Work instruction:
For the word "eraser", count the lines of the listing that contain it and give only the count.

Provided material:
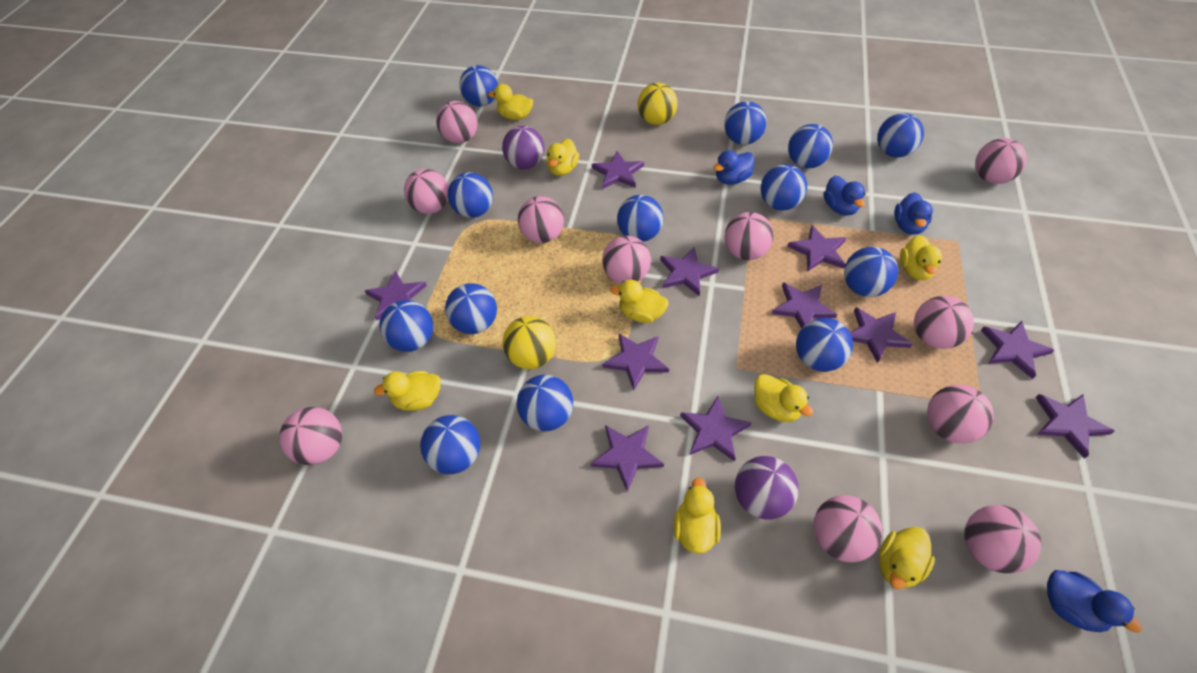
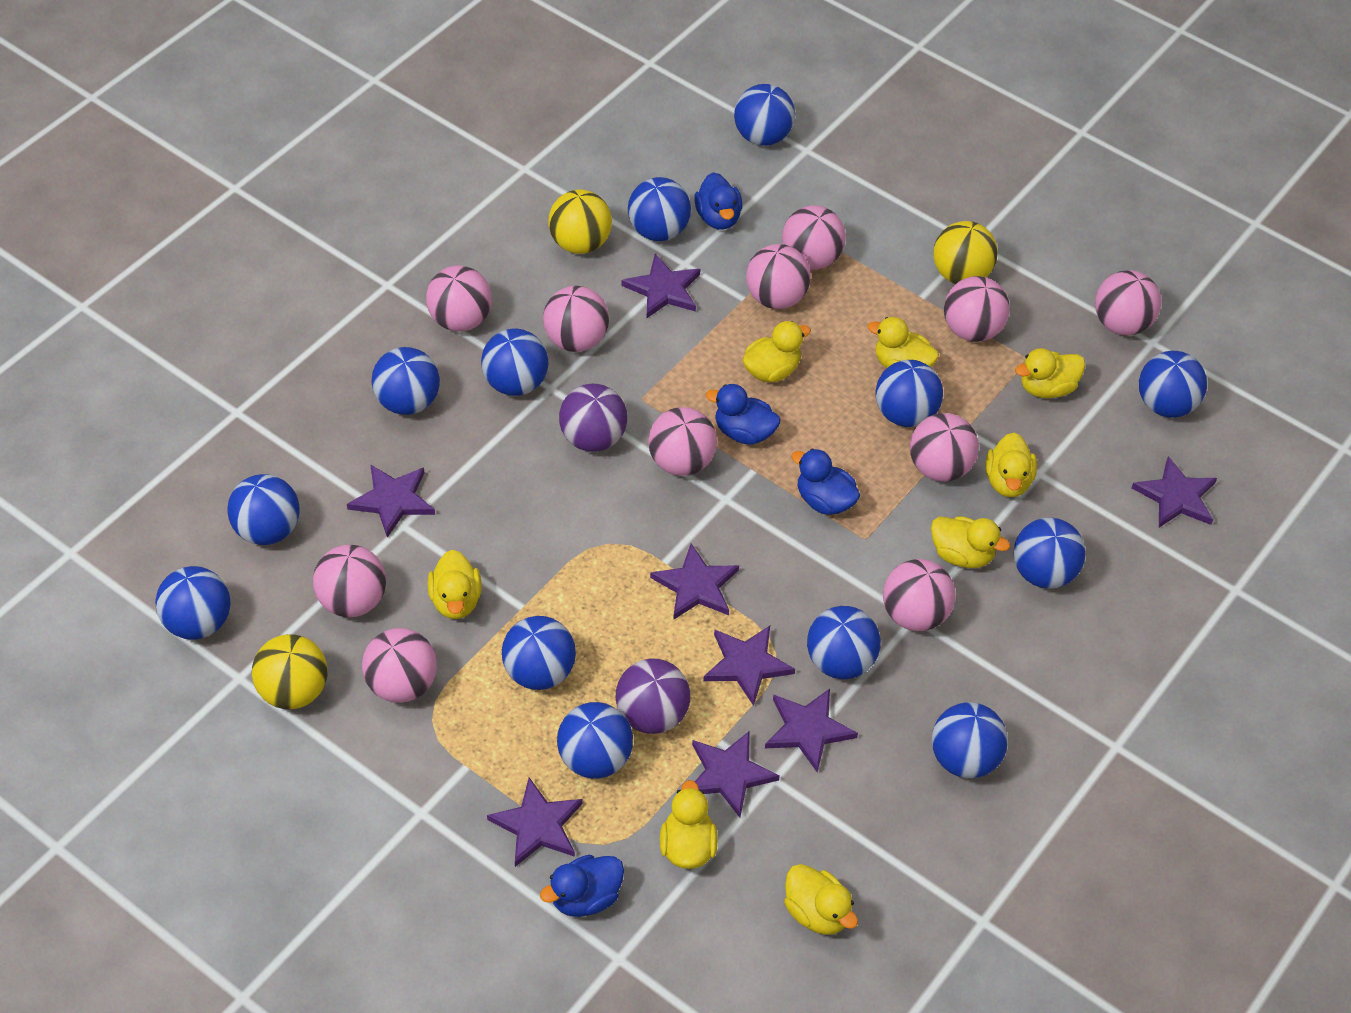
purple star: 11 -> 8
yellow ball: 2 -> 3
...
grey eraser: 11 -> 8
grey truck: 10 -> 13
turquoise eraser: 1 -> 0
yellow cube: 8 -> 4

Written response:
2